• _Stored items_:
⟨

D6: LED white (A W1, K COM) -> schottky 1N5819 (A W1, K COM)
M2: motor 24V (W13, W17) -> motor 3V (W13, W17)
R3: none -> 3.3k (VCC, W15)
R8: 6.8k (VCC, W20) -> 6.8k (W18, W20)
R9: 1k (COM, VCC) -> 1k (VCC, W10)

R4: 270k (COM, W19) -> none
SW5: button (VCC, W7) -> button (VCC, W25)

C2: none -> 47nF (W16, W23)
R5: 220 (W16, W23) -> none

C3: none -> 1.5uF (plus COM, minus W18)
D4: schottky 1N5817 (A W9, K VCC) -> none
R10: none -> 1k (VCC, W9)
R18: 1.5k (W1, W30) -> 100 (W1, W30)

⟩
⟨

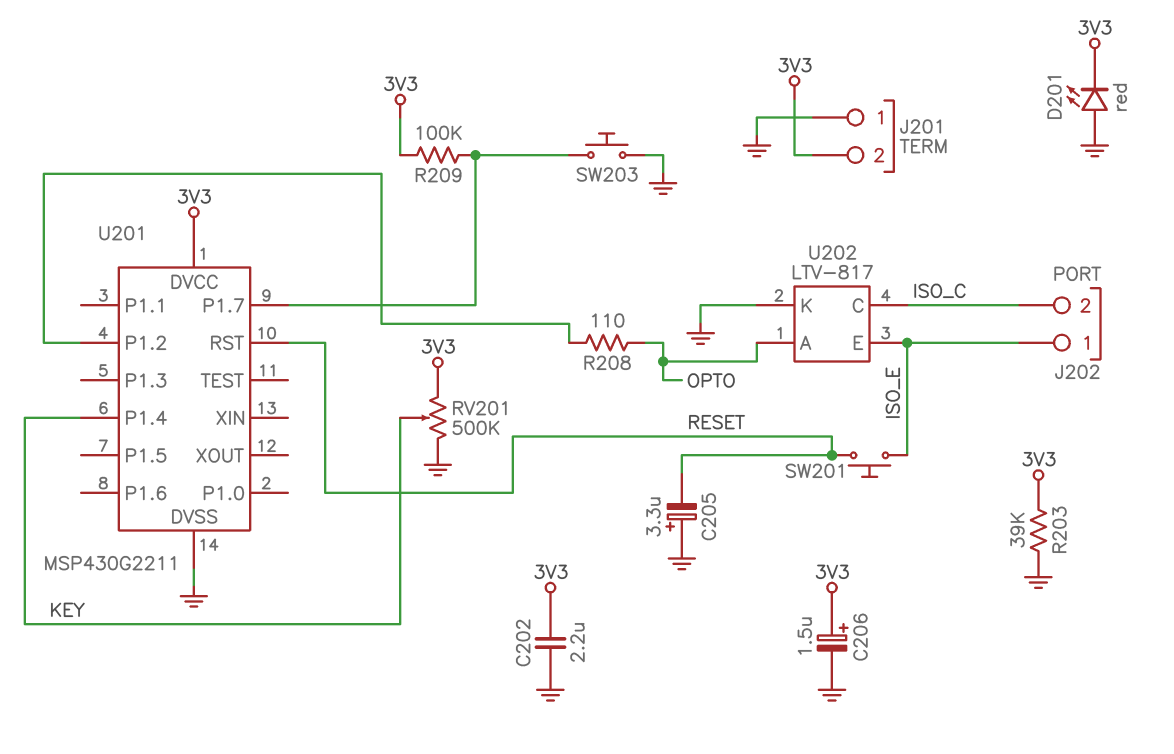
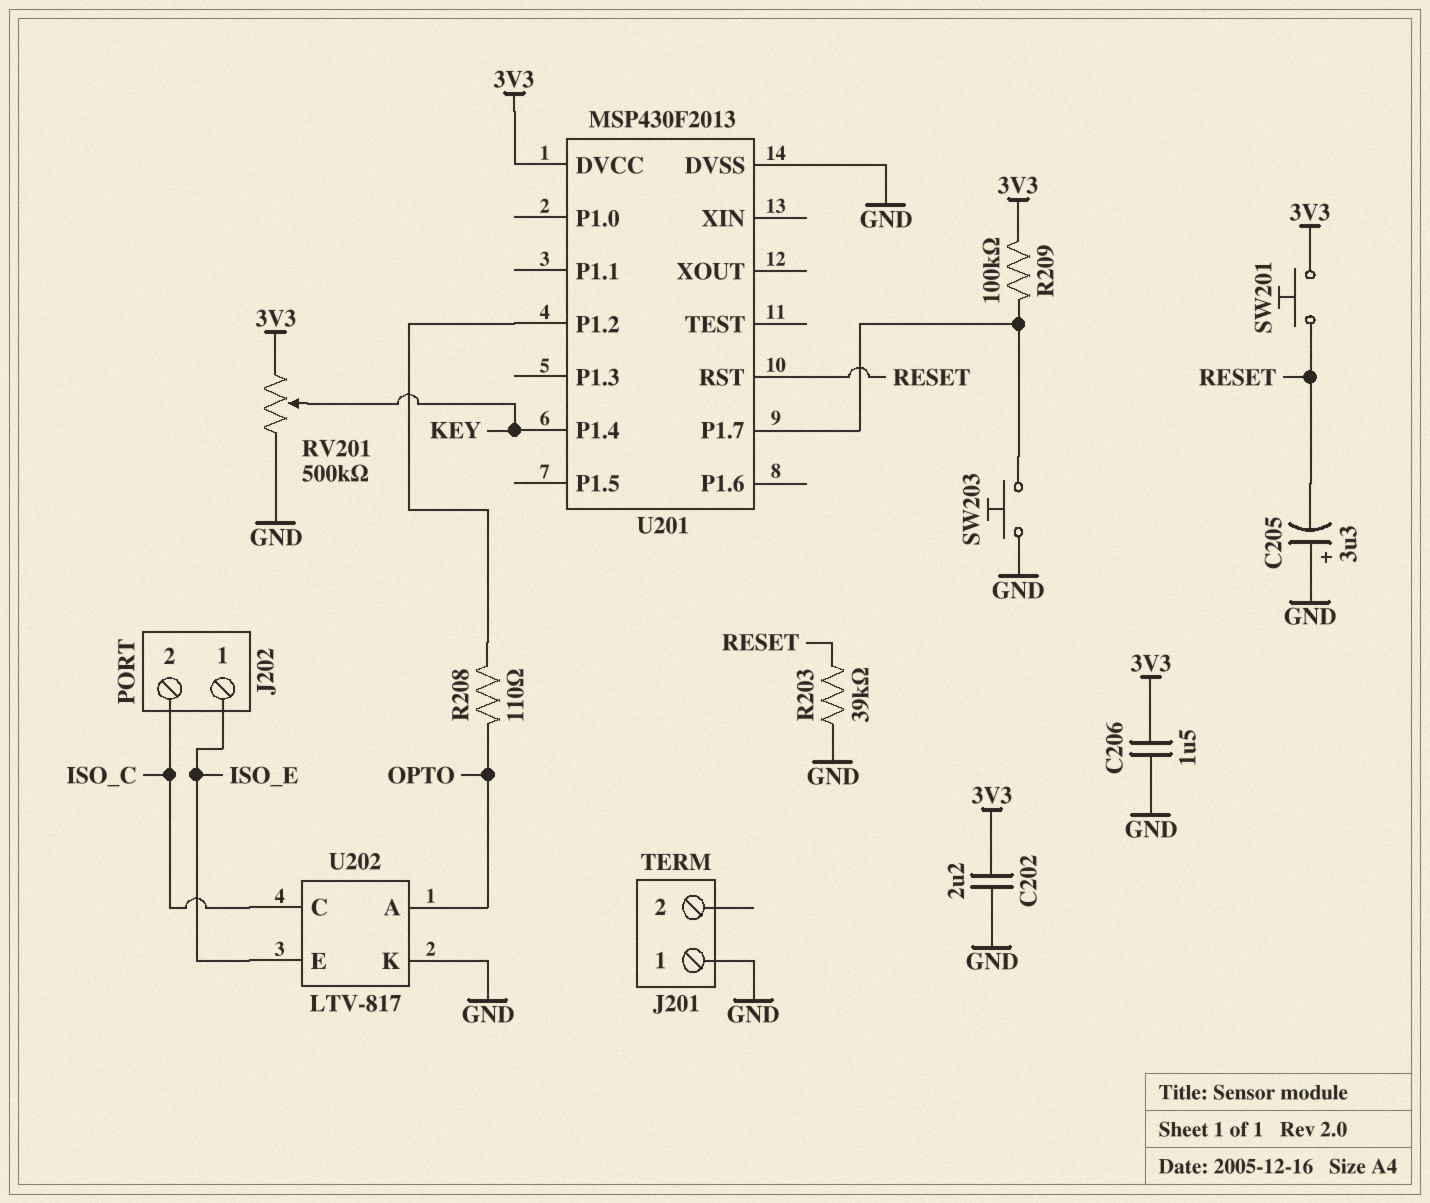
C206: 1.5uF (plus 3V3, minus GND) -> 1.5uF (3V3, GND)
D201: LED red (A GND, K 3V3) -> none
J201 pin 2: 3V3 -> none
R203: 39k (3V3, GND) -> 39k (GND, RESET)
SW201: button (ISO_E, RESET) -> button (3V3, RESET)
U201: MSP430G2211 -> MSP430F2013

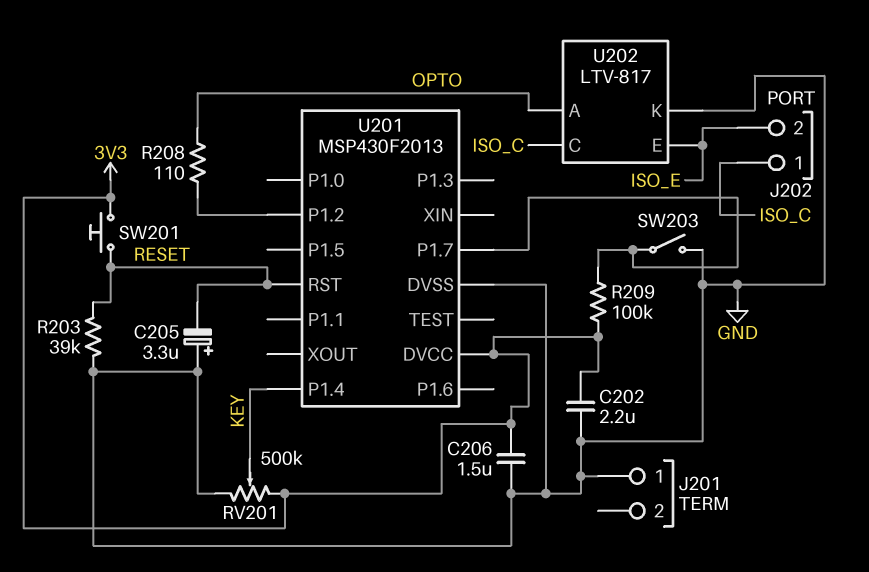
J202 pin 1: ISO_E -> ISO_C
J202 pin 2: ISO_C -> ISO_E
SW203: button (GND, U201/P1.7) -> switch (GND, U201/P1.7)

⟩

• _TASK OBJECTIVE_: The range runs from the line above containing "M2: motor 24V" to the line containing "R18: 1.5k (W1, W30) -> 100 (W1, W30)", inclusive. Restate those lines word for word and no others.

• _RESULT FOR THIS EXERCISE_:
M2: motor 24V (W13, W17) -> motor 3V (W13, W17)
R3: none -> 3.3k (VCC, W15)
R8: 6.8k (VCC, W20) -> 6.8k (W18, W20)
R9: 1k (COM, VCC) -> 1k (VCC, W10)

R4: 270k (COM, W19) -> none
SW5: button (VCC, W7) -> button (VCC, W25)

C2: none -> 47nF (W16, W23)
R5: 220 (W16, W23) -> none

C3: none -> 1.5uF (plus COM, minus W18)
D4: schottky 1N5817 (A W9, K VCC) -> none
R10: none -> 1k (VCC, W9)
R18: 1.5k (W1, W30) -> 100 (W1, W30)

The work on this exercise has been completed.